**Source records:**

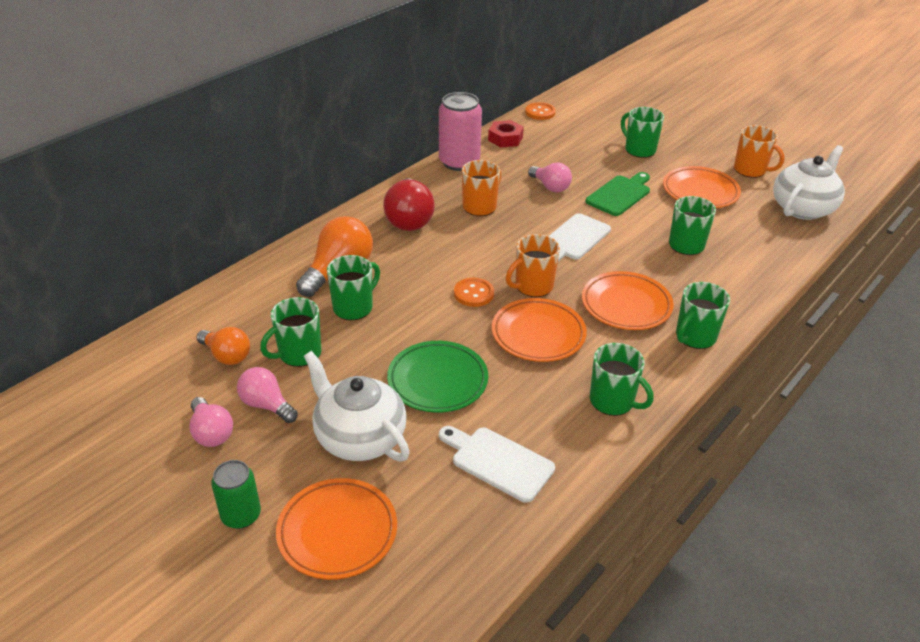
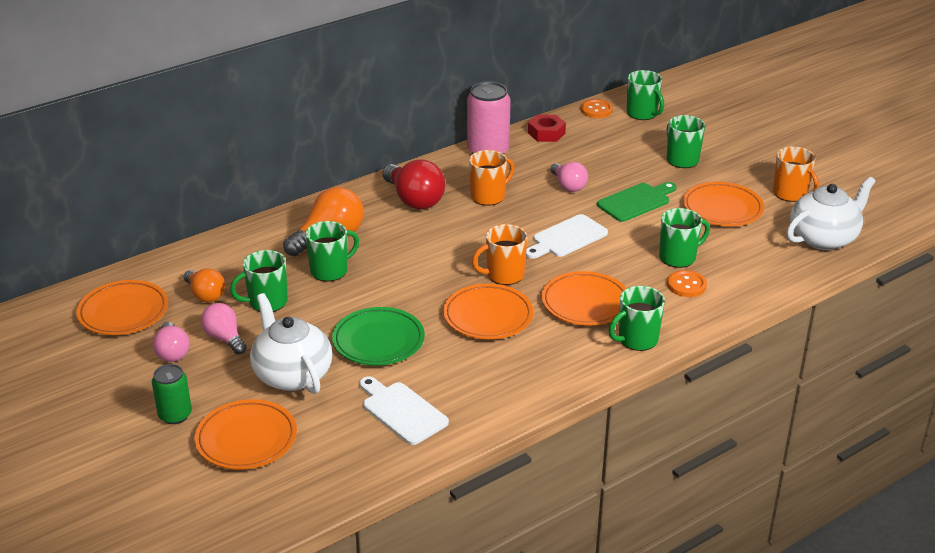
camera: 15 degrees right, 5 degrees down
red light bulb [383,178,435,231] -> red light bulb turned 45 degrees counterclockwise [382,159,445,209]
orange button [454,278,494,307] -> orange button moved to [667,270,707,297]
green mug [590,343,654,416] -> green mug moved to [627,70,664,120]
none -> orange plate [76,280,168,335]

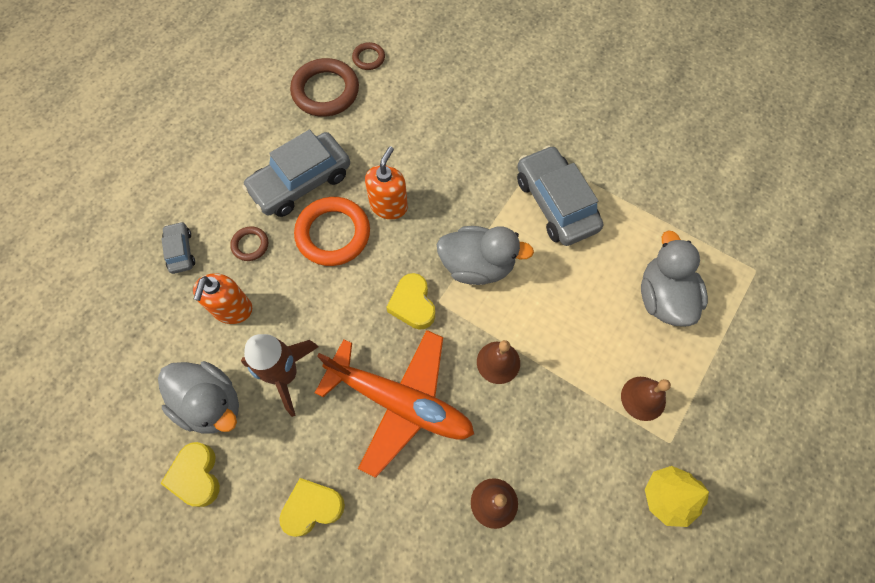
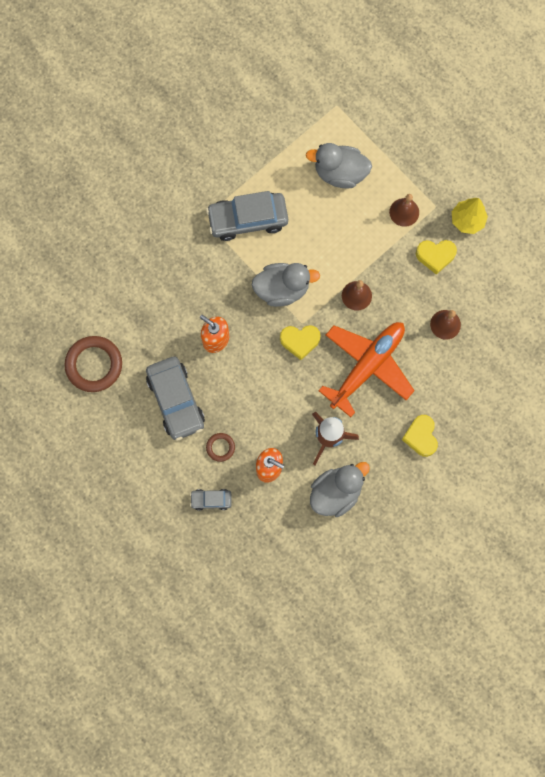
camera: 75 degrees left, 10 degrees up
yellow heart [160,442,220,507] -> yellow heart moved to [416,240,457,275]
orange ring [294,197,370,266] -> none
brown ring [352,42,385,70] -> none
grey duck [437,226,534,285] -> grey duck turned 60 degrees clockwise [252,263,320,307]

**The task:** In the data above, how many lines carry the string "none"? Only the number should be given.

**Answer to this problem:** 3